Dataset excerpts

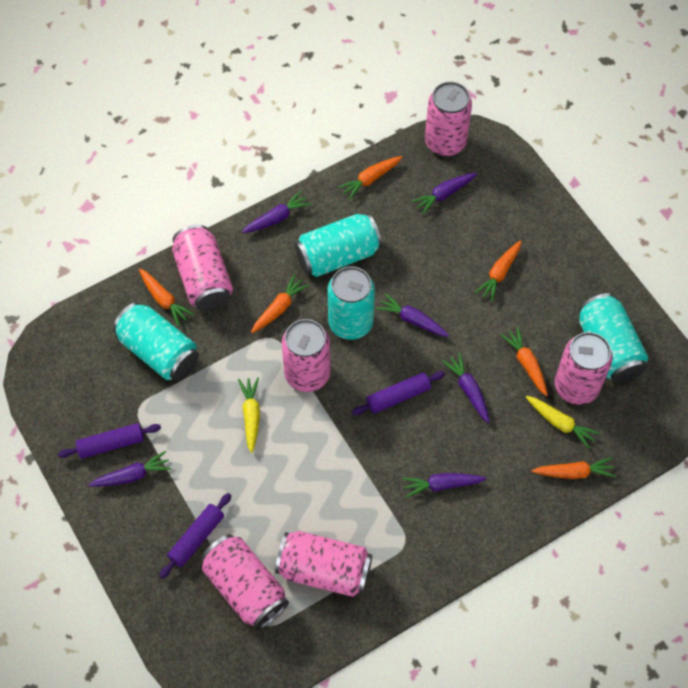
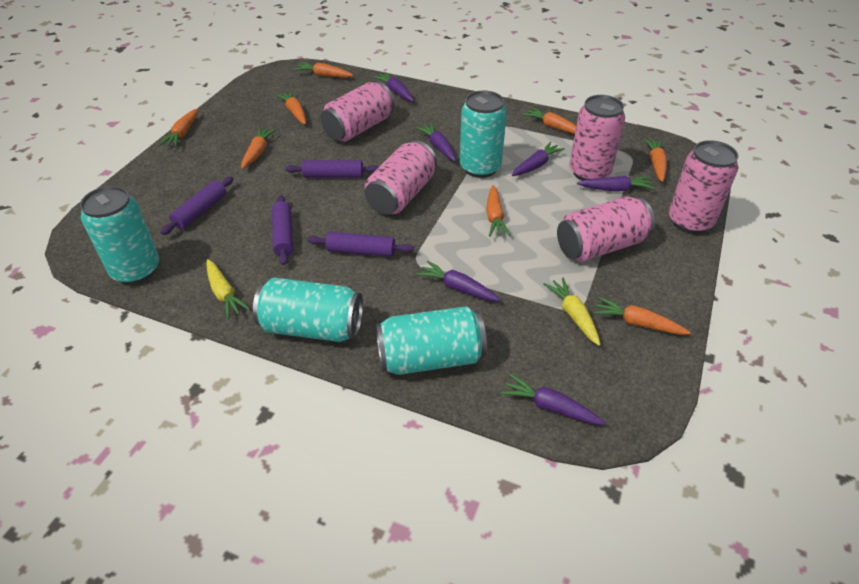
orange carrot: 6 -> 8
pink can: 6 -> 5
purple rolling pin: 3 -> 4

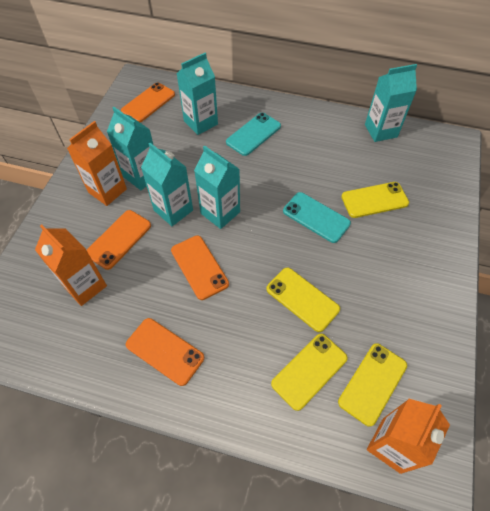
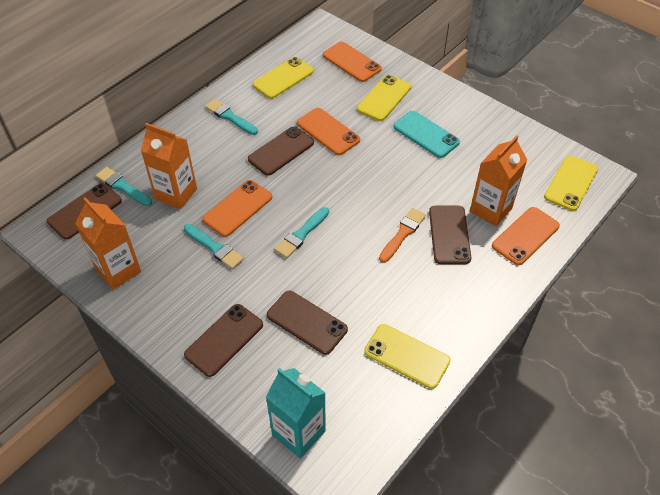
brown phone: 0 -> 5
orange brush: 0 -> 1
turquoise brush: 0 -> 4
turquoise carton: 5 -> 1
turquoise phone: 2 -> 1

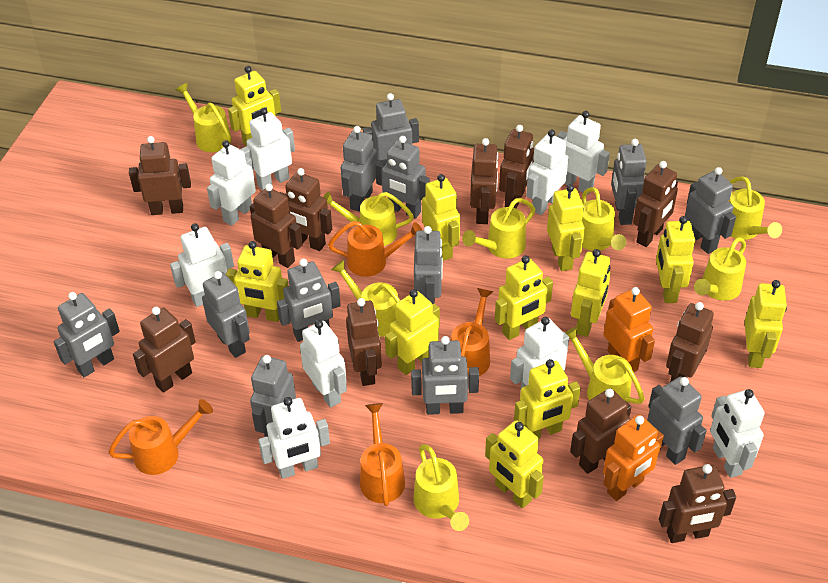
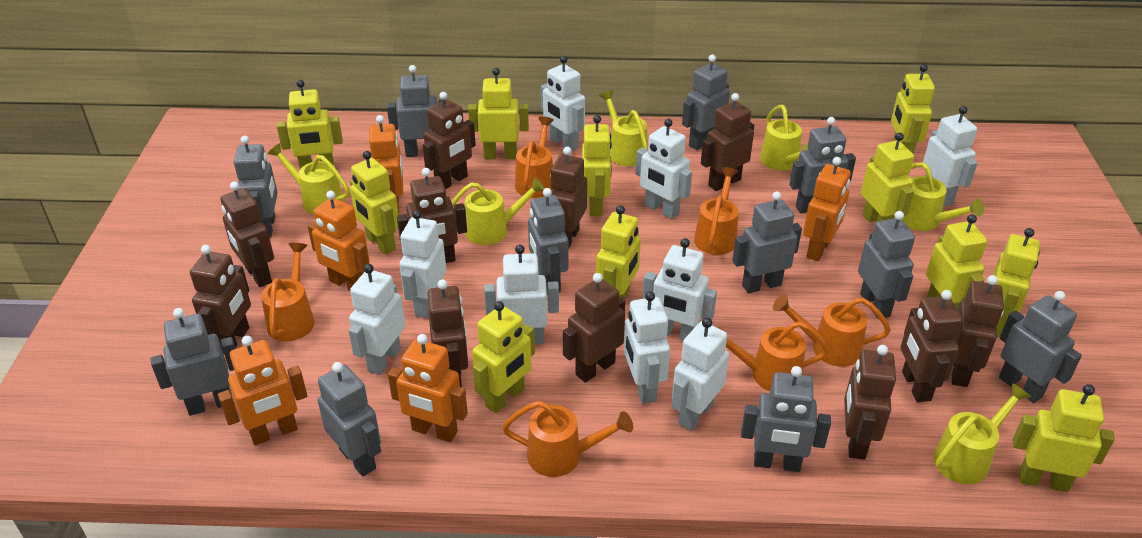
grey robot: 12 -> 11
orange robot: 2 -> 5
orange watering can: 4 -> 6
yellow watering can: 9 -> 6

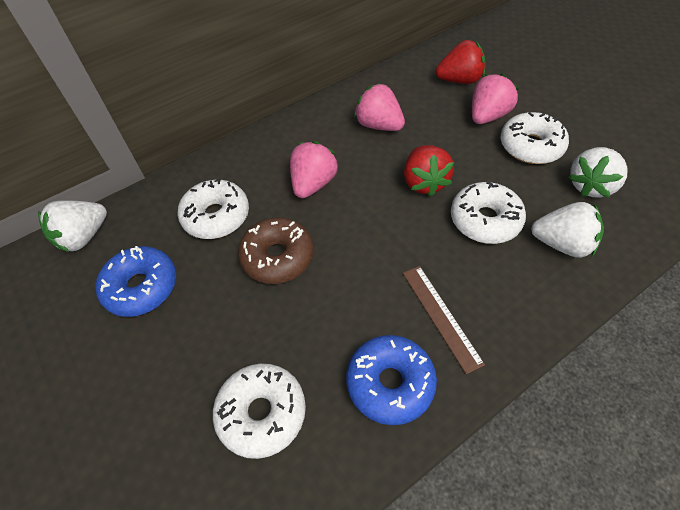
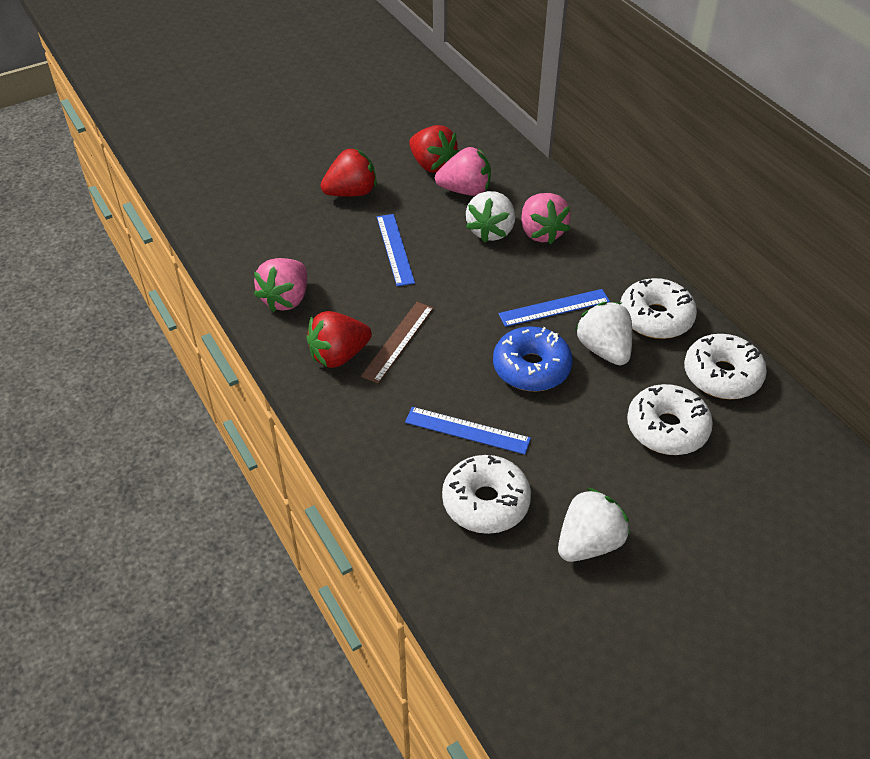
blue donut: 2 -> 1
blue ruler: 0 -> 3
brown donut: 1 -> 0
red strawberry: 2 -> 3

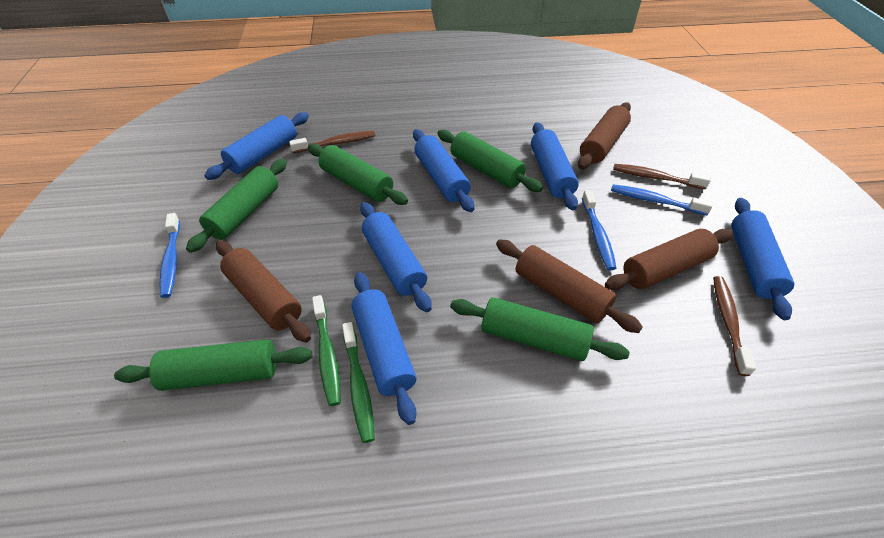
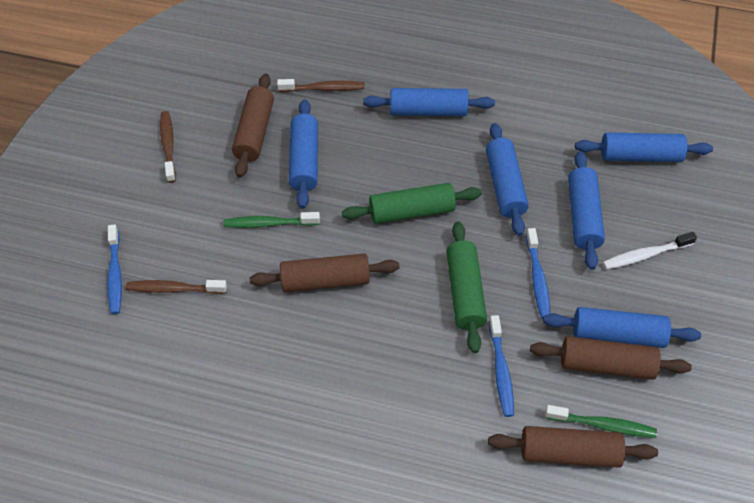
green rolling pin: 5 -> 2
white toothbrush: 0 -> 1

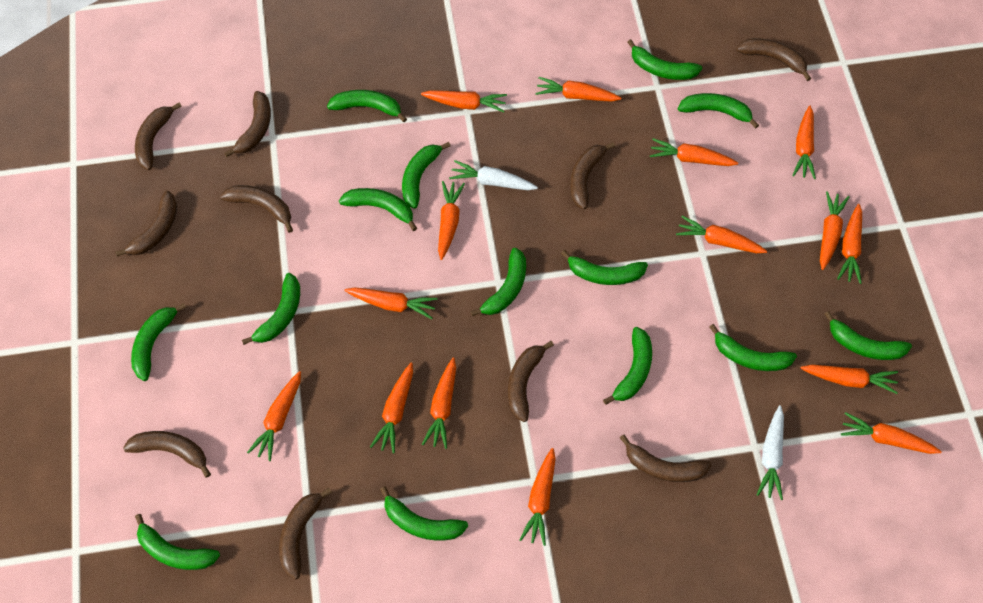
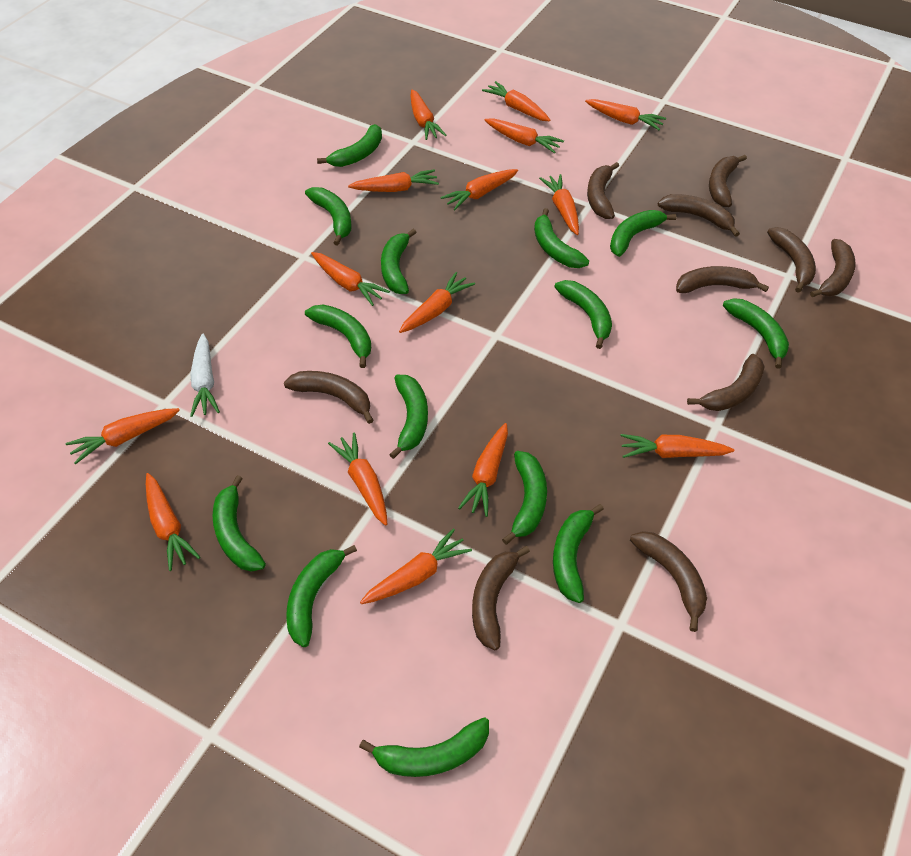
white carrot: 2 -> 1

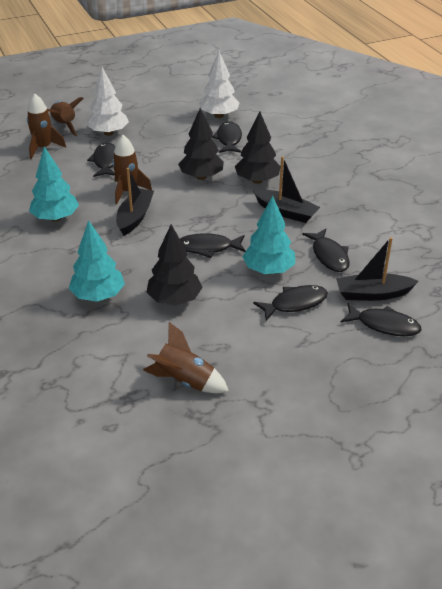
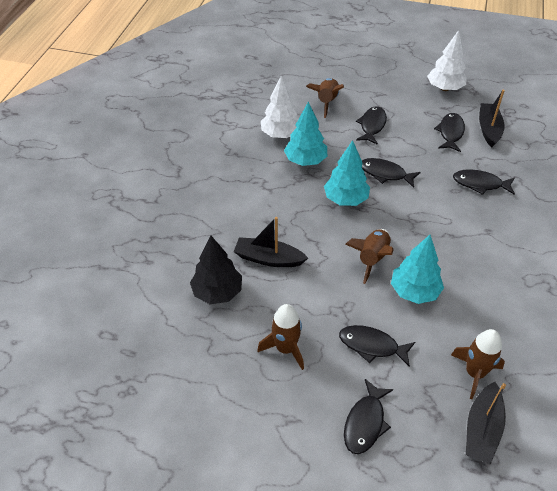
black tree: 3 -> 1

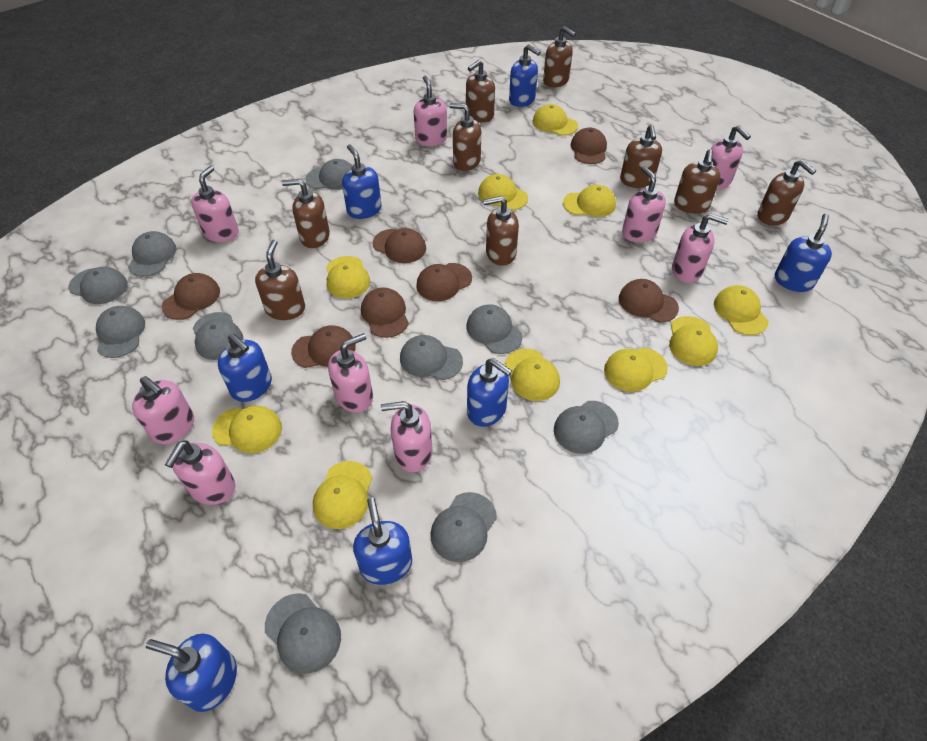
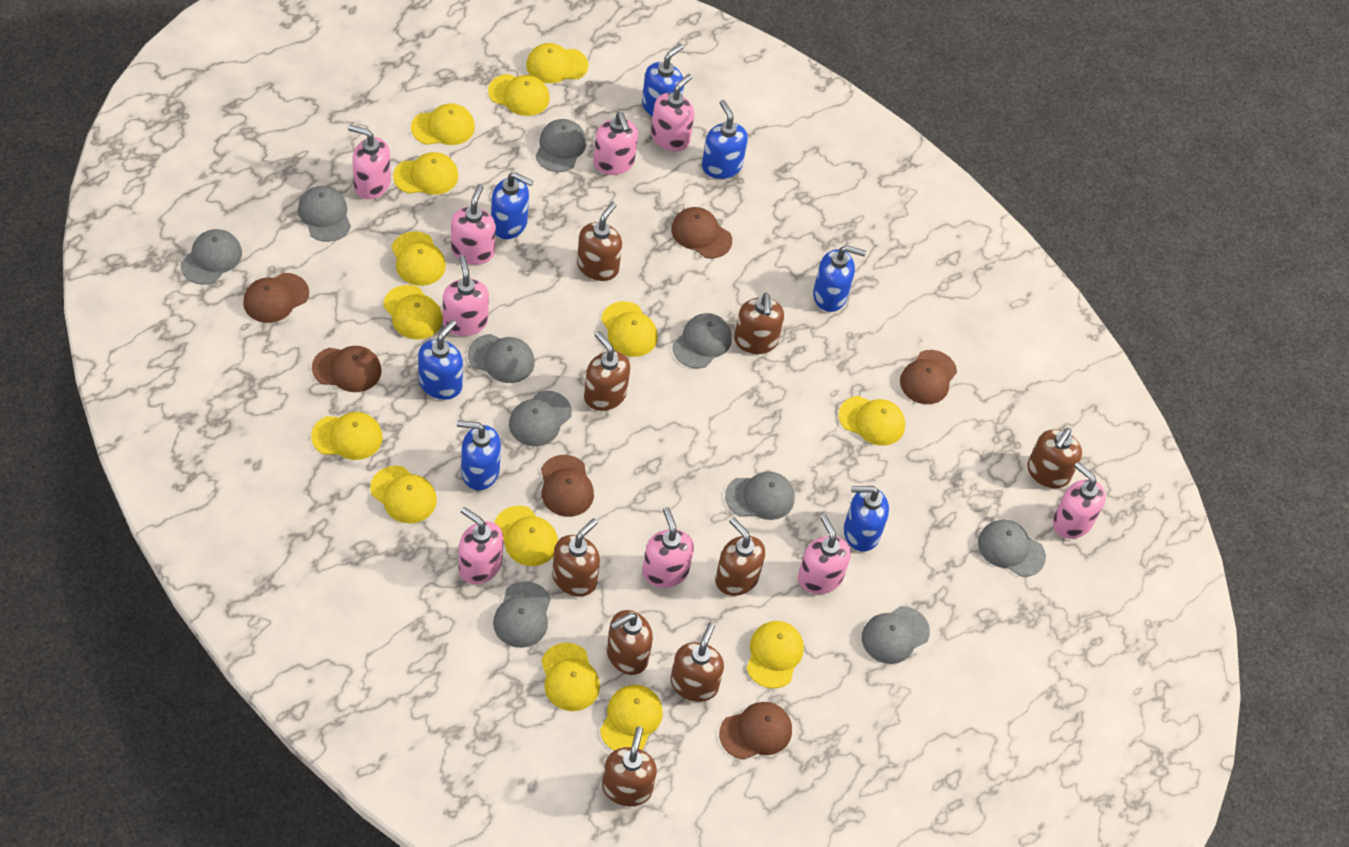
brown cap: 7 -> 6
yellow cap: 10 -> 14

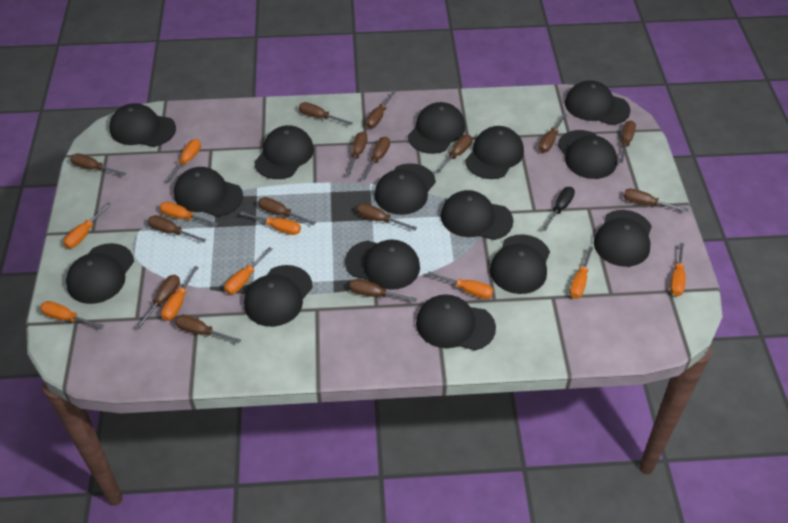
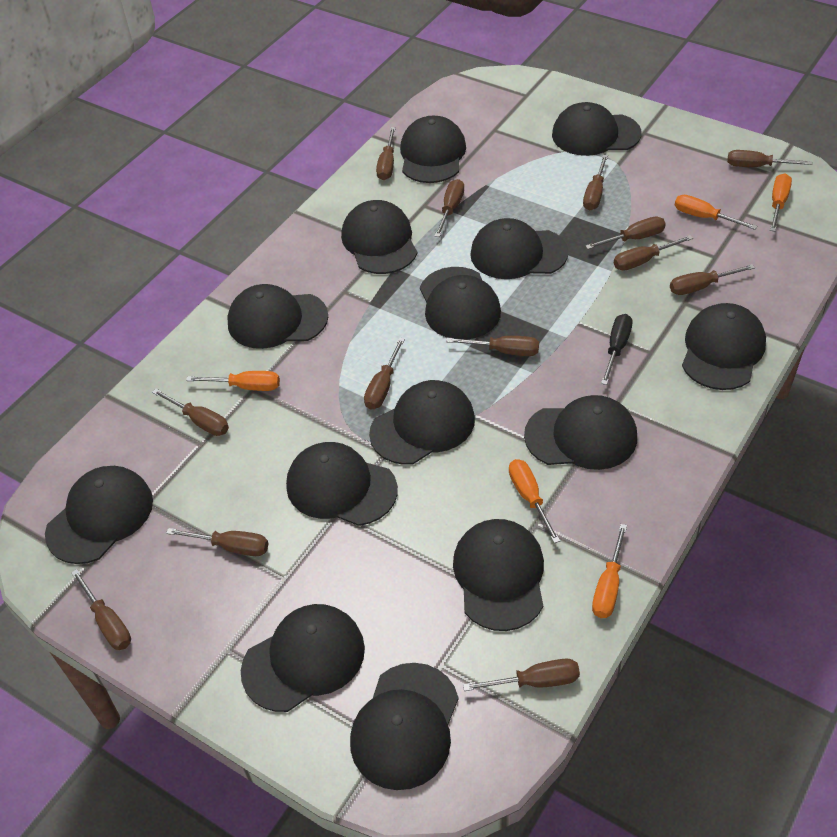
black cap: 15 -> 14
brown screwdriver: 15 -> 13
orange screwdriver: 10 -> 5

> **Prompt**:
The copy should hold exactly the lines above from the one with "pink can: 6 -> 5" through the one with "red strawberry: 2 -> 3", both ends counted, and no pictures at all.

> **Written solution**:
pink can: 6 -> 5
purple rolling pin: 3 -> 4

brown phone: 0 -> 5
orange brush: 0 -> 1
turquoise brush: 0 -> 4
turquoise carton: 5 -> 1
turquoise phone: 2 -> 1

grey robot: 12 -> 11
orange robot: 2 -> 5
orange watering can: 4 -> 6
yellow watering can: 9 -> 6

blue donut: 2 -> 1
blue ruler: 0 -> 3
brown donut: 1 -> 0
red strawberry: 2 -> 3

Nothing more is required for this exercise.